[Start of Attachment]

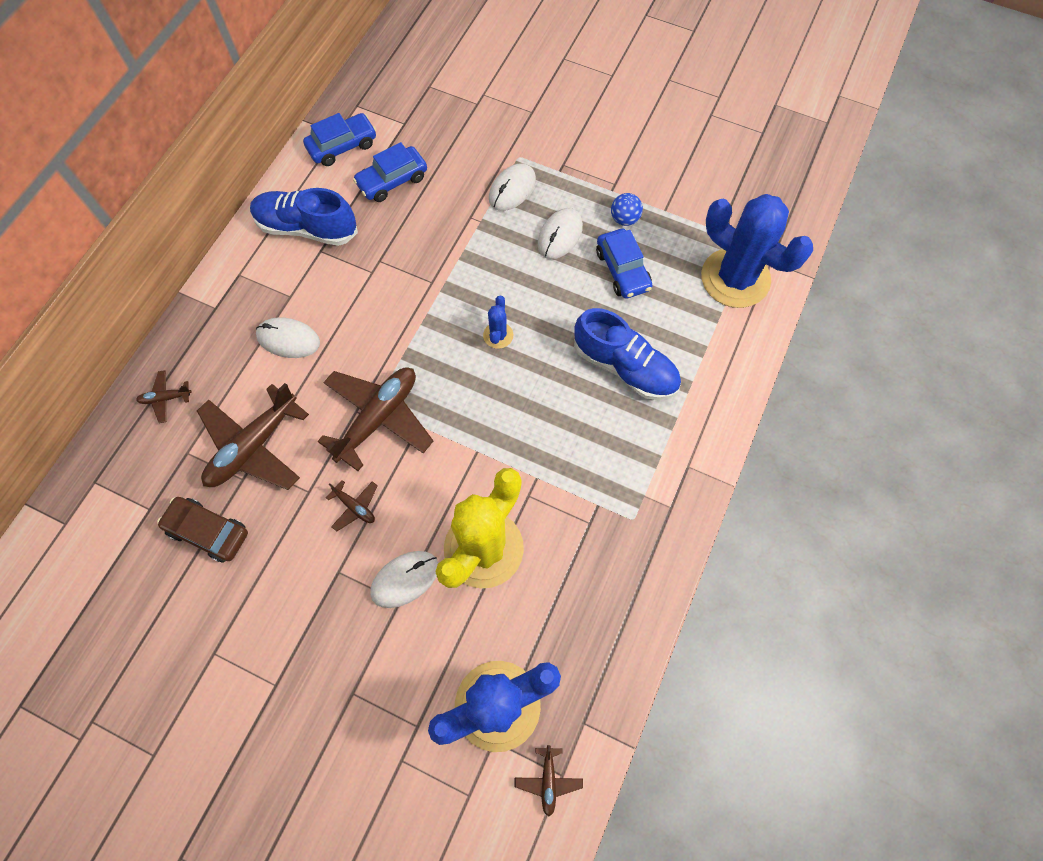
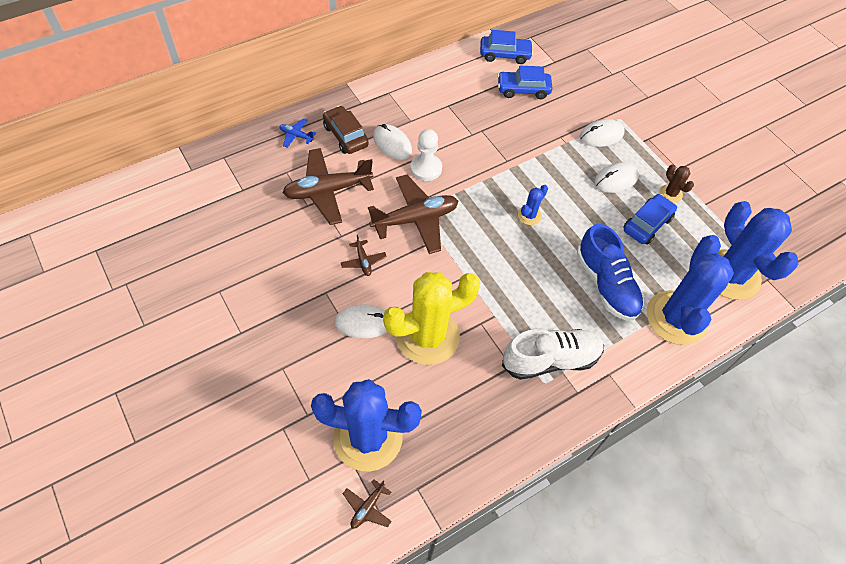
camera: 30 degrees right, 10 degrees down
(166, 398) = (296, 136): brown plane -> blue plane
(208, 532) = (266, 222): brown car -> brown car (345, 136)
(307, 228) = (449, 89): blue shoe -> none
(348, 347) = (426, 168): none -> white pawn
(622, 270) = (647, 224): blue car -> blue car turned 150 degrees counterclockwise
(623, 489) = (550, 360): none -> white shoe
(624, 219) = (670, 194): blue ball -> brown cactus
(713, 361) = (676, 318): none -> blue cactus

[End of Attachment]

#### Exercise directions
Retrieve every line above holding the word "degrees".

#### Solution for this exercise
camera: 30 degrees right, 10 degrees down
(622, 270) = (647, 224): blue car -> blue car turned 150 degrees counterclockwise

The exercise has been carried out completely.